Work to be completed:
Would you give the data below back exactly as it reads?

(Recorded data)
/---

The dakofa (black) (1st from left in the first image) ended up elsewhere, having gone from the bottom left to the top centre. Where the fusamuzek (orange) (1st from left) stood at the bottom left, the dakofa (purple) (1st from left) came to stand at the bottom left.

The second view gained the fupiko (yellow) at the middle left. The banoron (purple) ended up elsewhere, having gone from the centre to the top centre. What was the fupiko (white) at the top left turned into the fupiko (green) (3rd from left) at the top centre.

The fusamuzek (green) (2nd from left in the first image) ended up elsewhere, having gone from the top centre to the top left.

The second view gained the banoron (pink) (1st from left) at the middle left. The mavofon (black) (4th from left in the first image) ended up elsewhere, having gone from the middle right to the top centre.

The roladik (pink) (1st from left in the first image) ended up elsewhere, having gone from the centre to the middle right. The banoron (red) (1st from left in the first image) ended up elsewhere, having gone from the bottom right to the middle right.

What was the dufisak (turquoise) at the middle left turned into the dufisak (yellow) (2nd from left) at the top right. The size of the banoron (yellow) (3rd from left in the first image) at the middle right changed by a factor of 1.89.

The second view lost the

\---

Response area:
The dakofa (black) (1st from left in the first image) ended up elsewhere, having gone from the bottom left to the top centre. Where the fusamuzek (orange) (1st from left) stood at the bottom left, the dakofa (purple) (1st from left) came to stand at the bottom left.

The second view gained the fupiko (yellow) at the middle left. The banoron (purple) ended up elsewhere, having gone from the centre to the top centre. What was the fupiko (white) at the top left turned into the fupiko (green) (3rd from left) at the top centre.

The fusamuzek (green) (2nd from left in the first image) ended up elsewhere, having gone from the top centre to the top left.

The second view gained the banoron (pink) (1st from left) at the middle left. The mavofon (black) (4th from left in the first image) ended up elsewhere, having gone from the middle right to the top centre.

The roladik (pink) (1st from left in the first image) ended up elsewhere, having gone from the centre to the middle right. The banoron (red) (1st from left in the first image) ended up elsewhere, having gone from the bottom right to the middle right.

What was the dufisak (turquoise) at the middle left turned into the dufisak (yellow) (2nd from left) at the top right. The size of the banoron (yellow) (3rd from left in the first image) at the middle right changed by a factor of 1.89.

The second view lost the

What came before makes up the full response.